▶
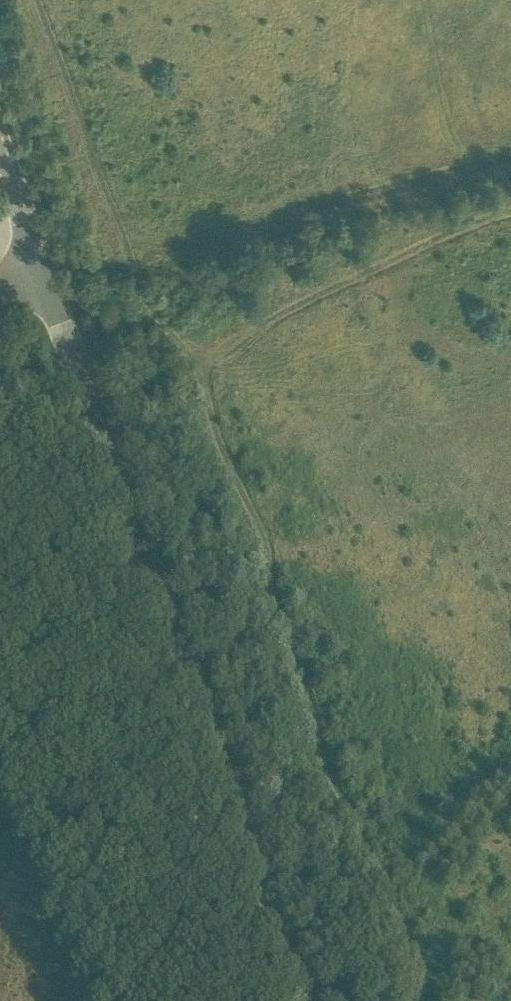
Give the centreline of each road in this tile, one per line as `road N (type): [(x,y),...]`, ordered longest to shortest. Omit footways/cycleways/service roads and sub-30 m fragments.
road 1 (track): [(425,1000),(334,772),(195,353),(143,287),(41,0)]
road 2 (secondary): [(302,1000),(0,152)]
road 3 (track): [(139,1000),(0,620)]
road 4 (track): [(195,353),(510,204)]

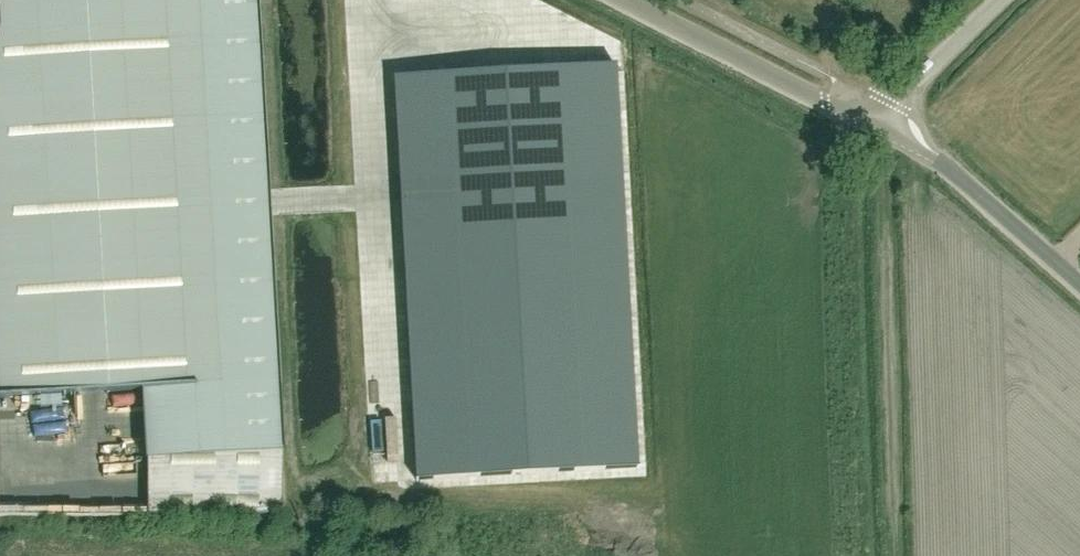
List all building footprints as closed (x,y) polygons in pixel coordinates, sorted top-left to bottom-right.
[(174,0),(0,0),(0,400),(143,392),(196,388),(174,0)] [(143,392),(147,448),(282,448),(269,221),(267,186),(256,0),(174,0),(196,388),(143,392)] [(394,79),(416,480),(637,468),(615,67),(394,79)] [(71,436),(69,396),(38,398),(40,438),(71,436)] [(282,448),(147,448),(147,517),(282,516),(282,448)]
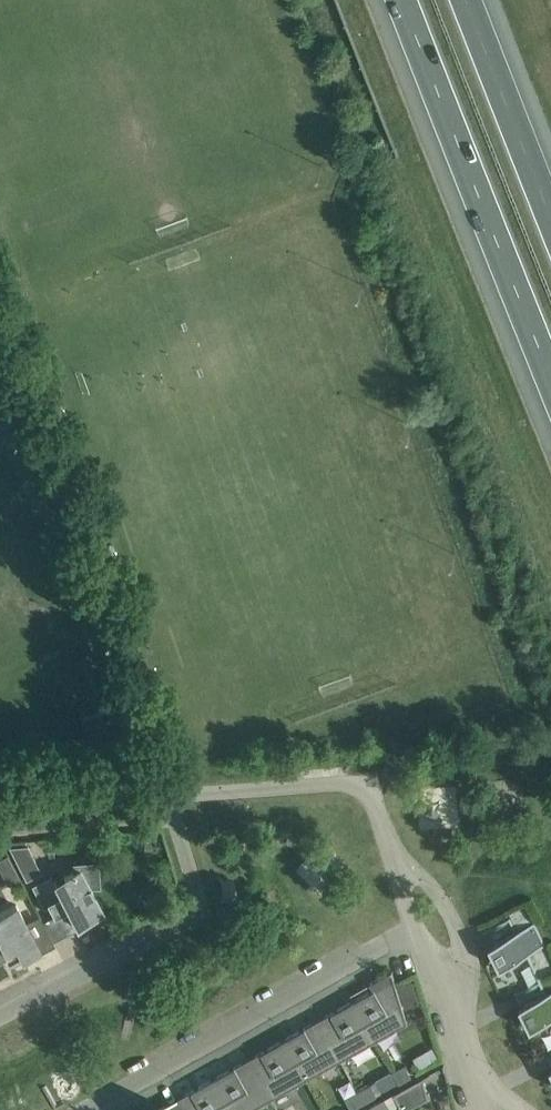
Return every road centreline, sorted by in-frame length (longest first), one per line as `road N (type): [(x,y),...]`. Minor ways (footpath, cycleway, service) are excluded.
road 1 (motorway): [(400,0),(550,395)]
road 2 (residential): [(419,925),(90,1109)]
road 3 (residential): [(159,788),(201,905),(0,1013)]
road 4 (residential): [(462,1060),(465,983),(457,932),(432,889),(391,852)]
road 5 (motorway): [(550,194),(475,0)]
road 6 (unclassified): [(159,788),(365,769)]
road 7 (unclassified): [(0,802),(159,788)]
road 8 (residential): [(462,1060),(419,925)]

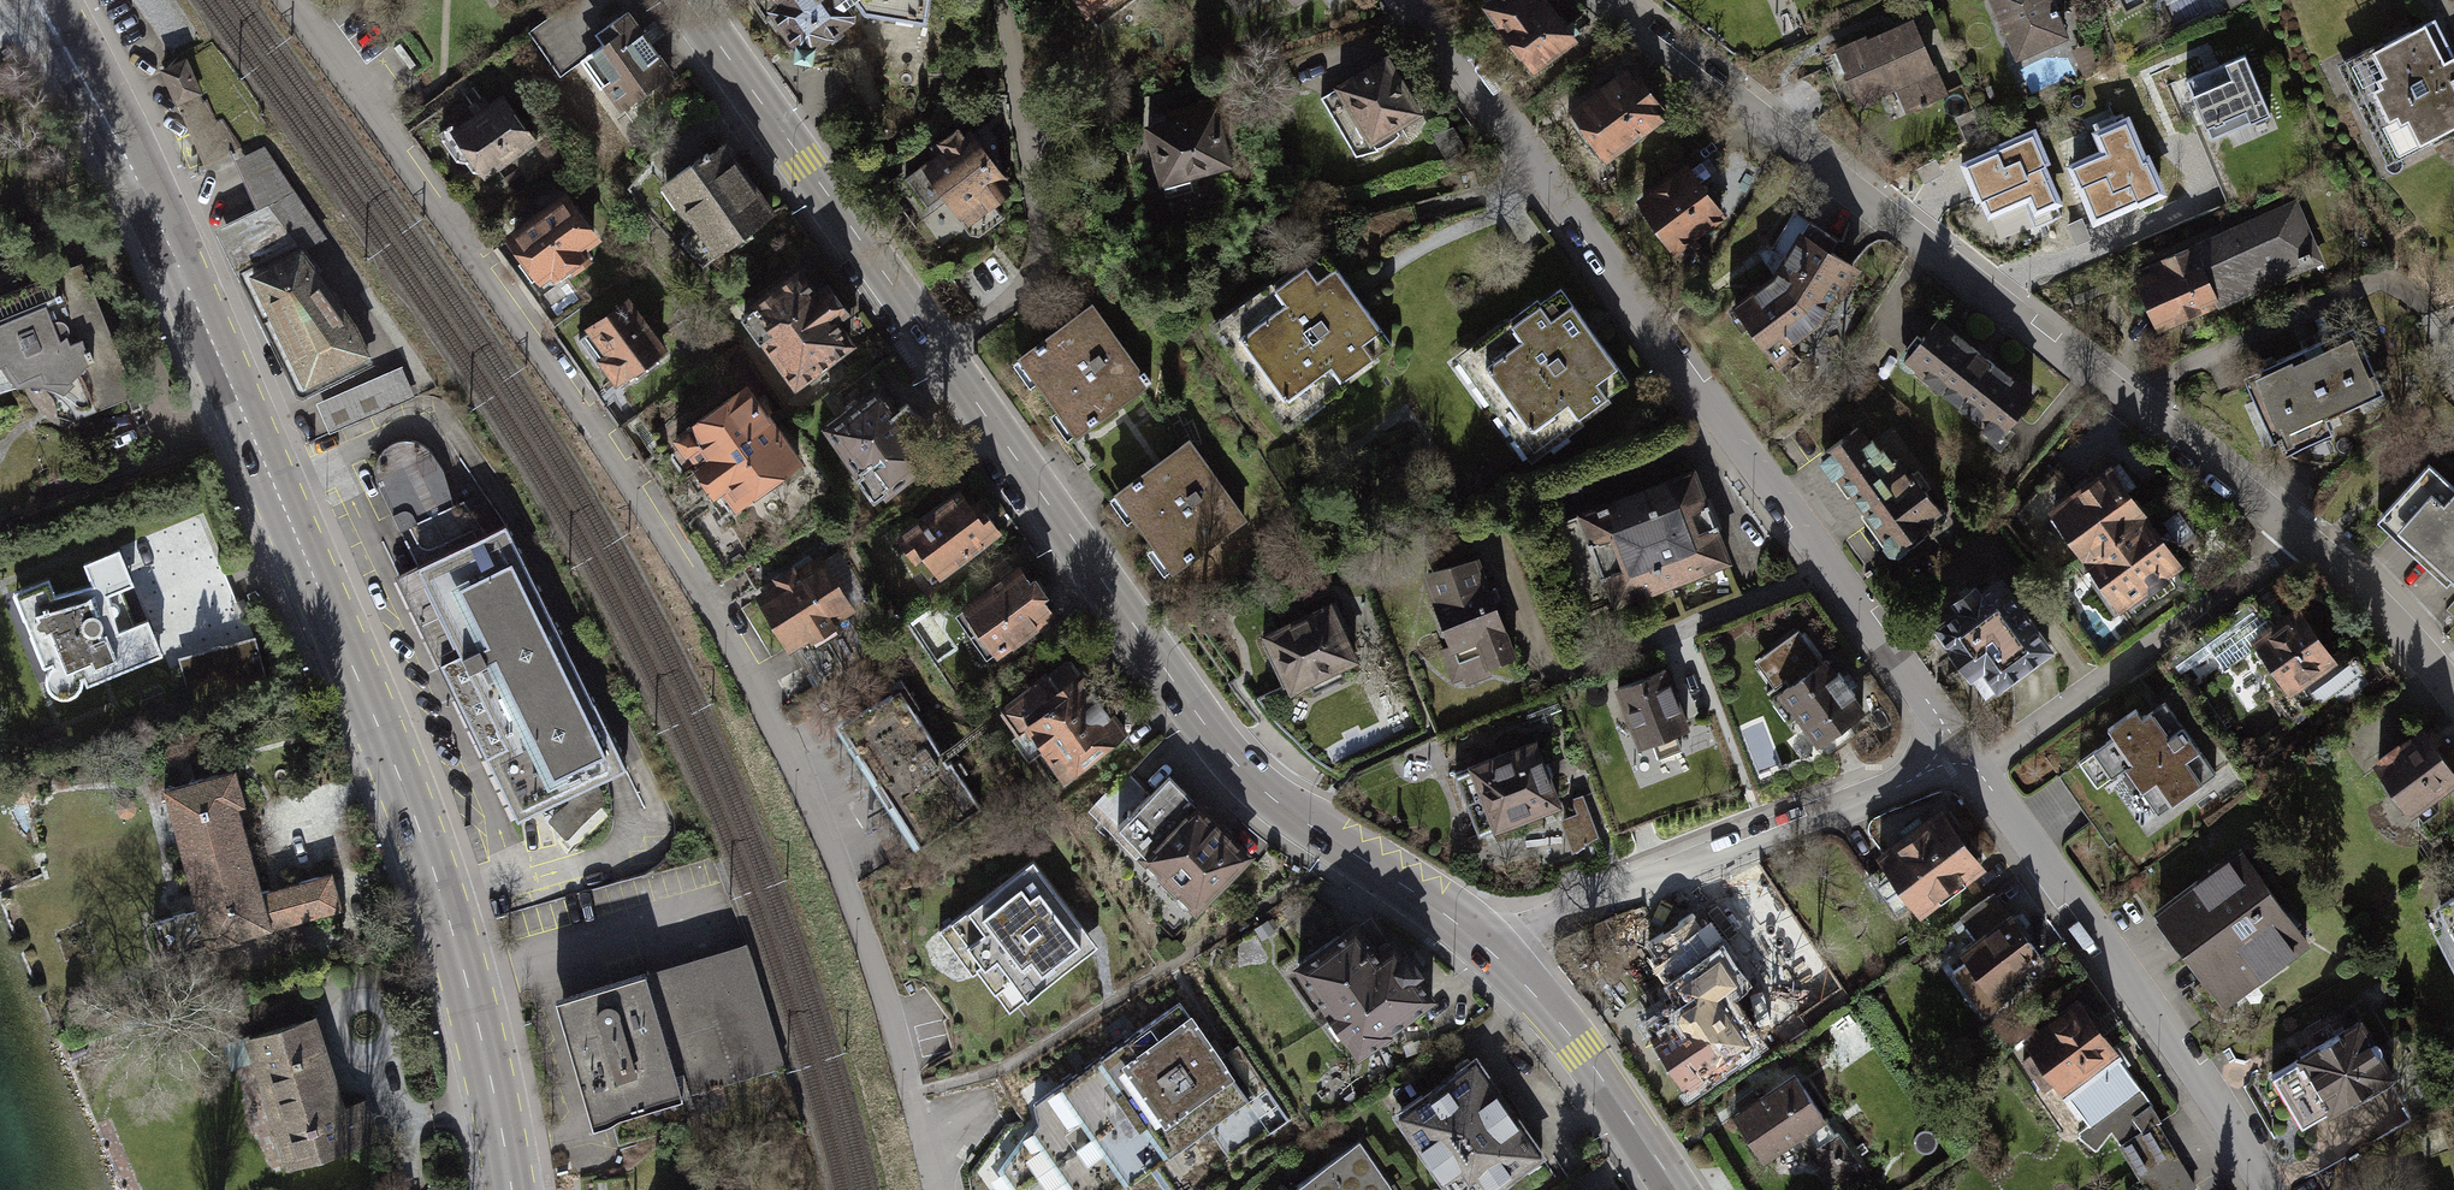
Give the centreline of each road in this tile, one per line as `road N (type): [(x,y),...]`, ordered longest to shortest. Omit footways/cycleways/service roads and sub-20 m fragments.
road 1 (residential): [(938,1189),(851,897),(777,724),(532,335),(292,0)]
road 2 (primary): [(510,1189),(463,971),(412,809),(174,245)]
road 3 (residential): [(1416,0),(1972,763)]
road 4 (residential): [(1604,0),(2307,541)]
road 5 (secondary): [(935,349),(1203,725),(1248,775),(1487,945)]
road 6 (residential): [(1487,945),(1760,848),(1930,772),(1972,763)]
road 7 (residential): [(1972,763),(2264,1189)]
road 8 (secondary): [(687,0),(935,349)]
road 9 (residential): [(1972,763),(2002,754),(2307,541)]
road 10 (residential): [(997,0),(1035,252),(1026,278),(935,349)]
road 11 (secondary): [(1487,945),(1615,1091),(1679,1189)]
road 12 (primary): [(7,0),(174,245)]
road 13 (primary): [(174,245),(142,142),(56,0)]
road 14 (residential): [(2307,541),(2380,605),(2453,694)]

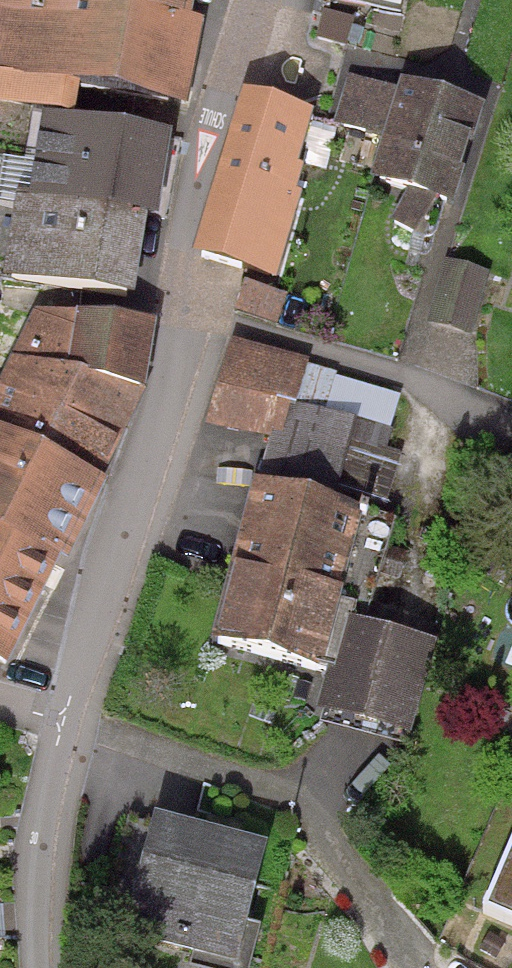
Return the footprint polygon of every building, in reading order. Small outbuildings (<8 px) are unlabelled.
[(78,7),(38,0),(6,0),(0,33),(0,58),(156,85),(171,0),(80,0),(78,7)] [(471,109),(403,89),(379,172),(447,192),(471,109)] [(313,125),(244,105),(197,266),(277,289),(303,202),(297,200),(304,177),(299,175),(313,125)] [(149,208),(159,137),(55,121),(42,207),(23,204),(13,269),(122,286),(134,206),(149,208)] [(491,279),(446,266),(427,331),(471,344),(491,279)] [(133,394),(142,326),(38,317),(0,389),(0,654),(133,394)] [(350,515),(260,492),(224,633),(313,655),(350,515)] [(423,646),(345,626),(325,704),(403,723),(423,646)] [(254,850),(154,825),(128,928),(228,953),(254,850)] [(486,900),(511,910),(511,839),(486,900)]
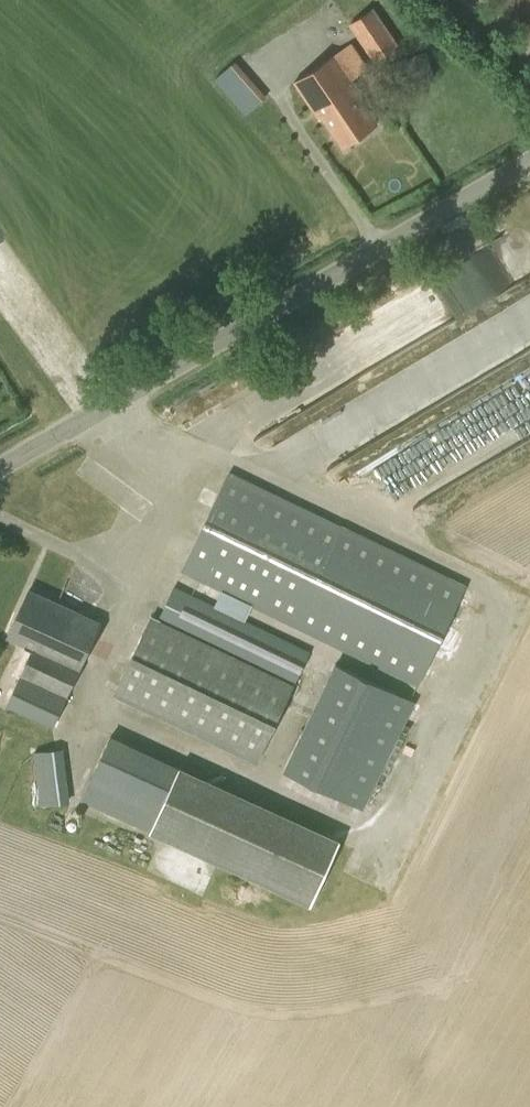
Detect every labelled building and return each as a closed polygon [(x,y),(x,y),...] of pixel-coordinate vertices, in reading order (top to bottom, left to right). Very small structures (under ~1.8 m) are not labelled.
[(375,61),(399,44),(374,7),(354,20),(349,23),(375,61)] [(336,53),(294,81),(319,118),(322,116),(342,146),(378,122),(361,96),(364,94),(336,53)] [(408,60),(393,64),(400,87),(435,77),(429,55),(408,60)] [(235,60),(215,79),(247,114),(267,96),(235,60)] [(411,343),(529,278),(529,277),(508,237),(388,303),(411,343)] [(516,441),(529,433),(529,394),(526,396),(515,375),(487,390),(516,441)] [(181,570),(419,686),(467,583),(230,469),(181,570)] [(175,584),(158,619),(151,616),(114,695),(257,763),(311,649),(175,584)] [(7,705),(52,727),(102,621),(30,587),(8,634),(34,647),(7,705)] [(335,660),(283,769),(364,809),(416,701),(335,660)] [(210,858),(311,905),(341,840),(240,793),(110,732),(80,799),(210,858)] [(34,751),(41,804),(70,800),(63,748),(34,751)]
◀
_PROMPT_
Give every entry again as it is, dropping its pictures.

_ANSWER BOX_
Give the centreline of each road in this tile, one per line as `road N (type): [(x,y),...]`, ordered longest to shortest. Omit footways/cycleways/service roads and sub-30 m fragments.
road 1 (track): [(425,1000),(334,772),(195,353),(143,287),(41,0)]
road 2 (secondary): [(302,1000),(0,152)]
road 3 (track): [(139,1000),(0,620)]
road 4 (track): [(195,353),(510,204)]

List all building footprints as closed (x,y) polygons in pixel coordinates, sorted top-left to bottom-right.
[(174,0),(0,0),(0,400),(143,392),(196,388),(174,0)] [(143,392),(147,448),(282,448),(269,221),(267,186),(256,0),(174,0),(196,388),(143,392)] [(394,79),(416,480),(637,468),(615,67),(394,79)] [(71,436),(69,396),(38,398),(40,438),(71,436)] [(282,448),(147,448),(147,517),(282,516),(282,448)]
Return every road centreline, sorted by in-frame length (longest first), one per line as `road N (type): [(x,y),...]`. Minor ways (footpath, cycleway, service) are excluded.
road 1 (motorway): [(400,0),(550,395)]
road 2 (residential): [(419,925),(90,1109)]
road 3 (residential): [(159,788),(201,905),(0,1013)]
road 4 (residential): [(462,1060),(465,983),(457,932),(432,889),(391,852)]
road 5 (motorway): [(550,194),(475,0)]
road 6 (unclassified): [(159,788),(365,769)]
road 7 (unclassified): [(0,802),(159,788)]
road 8 (residential): [(462,1060),(419,925)]

Give the centreline of each road in this tile, one per line as `road N (type): [(x,y),...]`, ordered longest to shortest. Omit footways/cycleways/service roads and sub-20 m fragments.
road 1 (residential): [(938,1189),(851,897),(777,724),(532,335),(292,0)]
road 2 (primary): [(510,1189),(463,971),(412,809),(174,245)]
road 3 (residential): [(1416,0),(1972,763)]
road 4 (residential): [(1604,0),(2307,541)]
road 5 (secondary): [(935,349),(1203,725),(1248,775),(1487,945)]
road 6 (residential): [(1487,945),(1760,848),(1930,772),(1972,763)]
road 7 (residential): [(1972,763),(2264,1189)]
road 8 (secondary): [(687,0),(935,349)]
road 9 (residential): [(1972,763),(2002,754),(2307,541)]
road 10 (residential): [(997,0),(1035,252),(1026,278),(935,349)]
road 11 (secondary): [(1487,945),(1615,1091),(1679,1189)]
road 12 (primary): [(7,0),(174,245)]
road 13 (primary): [(174,245),(142,142),(56,0)]
road 14 (residential): [(2307,541),(2380,605),(2453,694)]

Return the footprint polygon of every building, in reading order. Small outbuildings (<8 px) are unlabelled.
[(78,7),(38,0),(6,0),(0,33),(0,58),(156,85),(171,0),(80,0),(78,7)] [(471,109),(403,89),(379,172),(447,192),(471,109)] [(313,125),(244,105),(197,266),(277,289),(303,202),(297,200),(304,177),(299,175),(313,125)] [(149,208),(159,137),(55,121),(42,207),(23,204),(13,269),(122,286),(134,206),(149,208)] [(491,279),(446,266),(427,331),(471,344),(491,279)] [(133,394),(142,326),(38,317),(0,389),(0,654),(133,394)] [(350,515),(260,492),(224,633),(313,655),(350,515)] [(423,646),(345,626),(325,704),(403,723),(423,646)] [(254,850),(154,825),(128,928),(228,953),(254,850)] [(486,900),(511,910),(511,839),(486,900)]
Detect every labelled building and return each as a closed polygon [(x,y),(x,y),...] of pixel-coordinate vertices, in reading order (top to bottom, left to right). Very small structures (under ~1.8 m) are not labelled.
[(375,61),(399,44),(374,7),(354,20),(349,23),(375,61)] [(336,53),(294,81),(319,118),(322,116),(342,146),(378,122),(361,96),(364,94),(336,53)] [(408,60),(393,64),(400,87),(435,77),(429,55),(408,60)] [(235,60),(215,79),(247,114),(267,96),(235,60)] [(411,343),(529,278),(529,277),(508,237),(388,303),(411,343)] [(516,441),(529,433),(529,394),(526,396),(515,375),(487,390),(516,441)] [(181,570),(419,686),(467,583),(230,469),(181,570)] [(175,584),(158,619),(151,616),(114,695),(257,763),(311,649),(175,584)] [(7,705),(52,727),(102,621),(30,587),(8,634),(34,647),(7,705)] [(335,660),(283,769),(364,809),(416,701),(335,660)] [(210,858),(311,905),(341,840),(240,793),(110,732),(80,799),(210,858)] [(34,751),(41,804),(70,800),(63,748),(34,751)]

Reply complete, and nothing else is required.